| TASK OBJECTIVE |
Each line from the one containing "to white_gift <182,284>" through the last line of the data below is to be written out verbatim, and nothing more.

| DATA TO PROCESS |
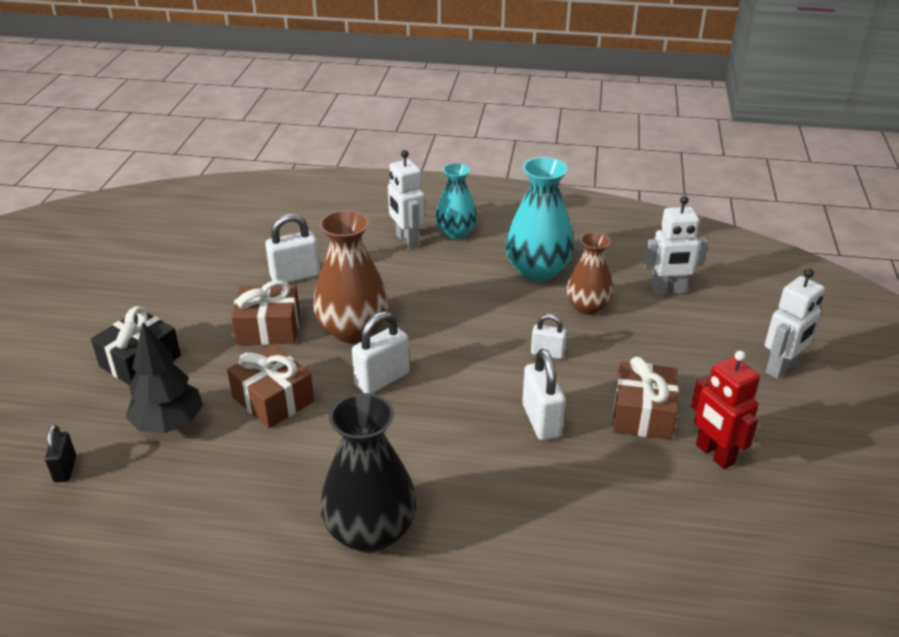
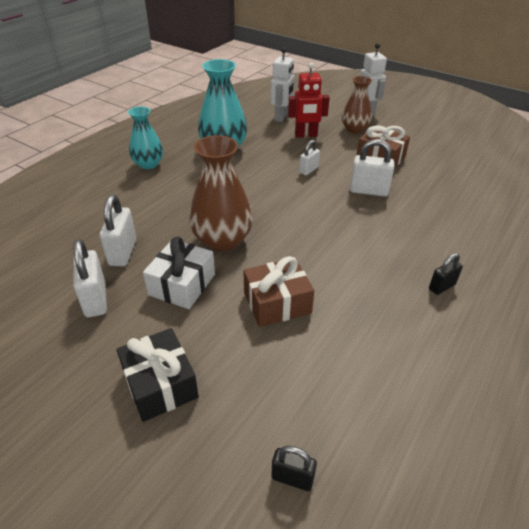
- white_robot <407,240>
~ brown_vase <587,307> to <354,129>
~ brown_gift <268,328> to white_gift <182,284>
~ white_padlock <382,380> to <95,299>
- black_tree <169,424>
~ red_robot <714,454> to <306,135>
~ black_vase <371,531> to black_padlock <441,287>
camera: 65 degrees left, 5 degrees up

| RESPONSE AREA |
~ brown_gift <268,328> to white_gift <182,284>
~ white_padlock <382,380> to <95,299>
- black_tree <169,424>
~ red_robot <714,454> to <306,135>
~ black_vase <371,531> to black_padlock <441,287>
camera: 65 degrees left, 5 degrees up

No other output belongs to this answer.